Activity: From top to bottom, retype the data exactly, passing over any picture.

(Scene change data)
──────

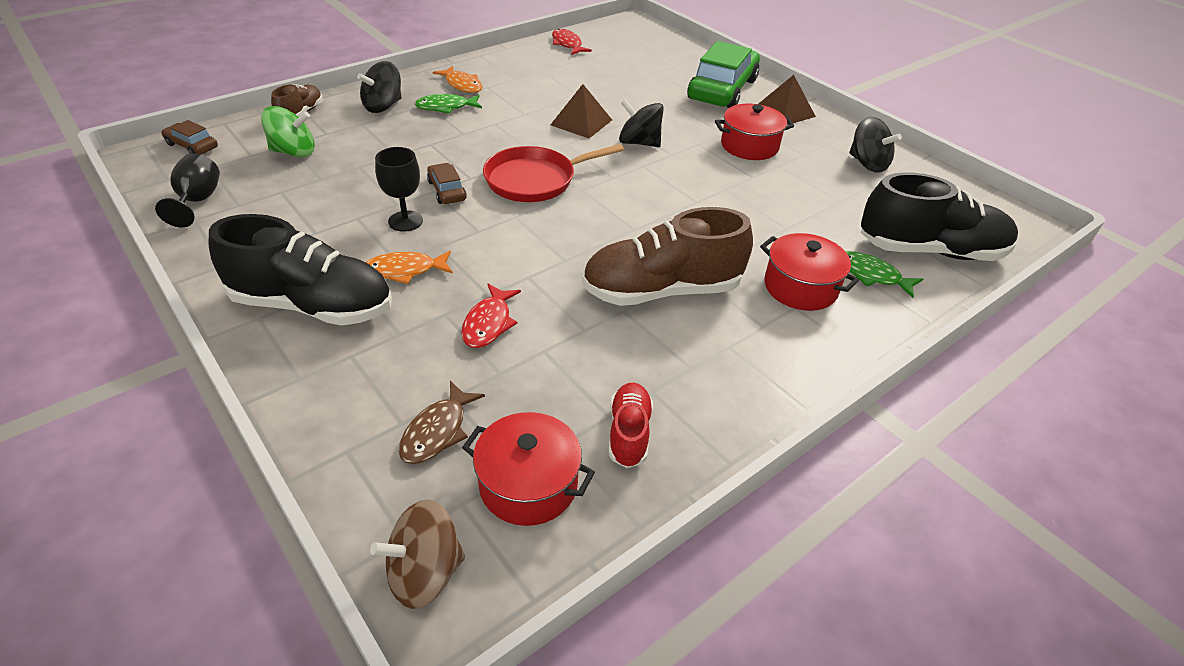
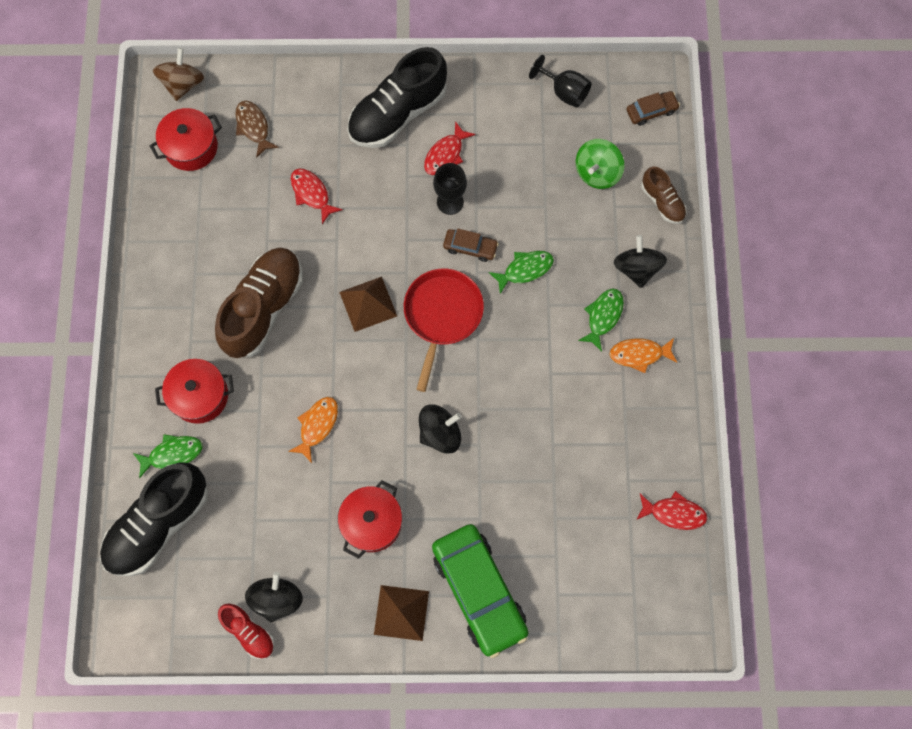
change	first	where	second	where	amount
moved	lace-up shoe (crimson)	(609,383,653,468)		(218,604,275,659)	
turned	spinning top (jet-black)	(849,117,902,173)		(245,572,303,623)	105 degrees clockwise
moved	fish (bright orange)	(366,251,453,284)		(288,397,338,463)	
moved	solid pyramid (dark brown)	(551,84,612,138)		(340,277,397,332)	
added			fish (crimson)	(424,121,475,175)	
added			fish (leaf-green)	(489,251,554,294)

──────

Response to the task:
change	first	where	second	where	amount
moved	lace-up shoe (crimson)	(609,383,653,468)		(218,604,275,659)	
turned	spinning top (jet-black)	(849,117,902,173)		(245,572,303,623)	105 degrees clockwise
moved	fish (bright orange)	(366,251,453,284)		(288,397,338,463)	
moved	solid pyramid (dark brown)	(551,84,612,138)		(340,277,397,332)	
added			fish (crimson)	(424,121,475,175)	
added			fish (leaf-green)	(489,251,554,294)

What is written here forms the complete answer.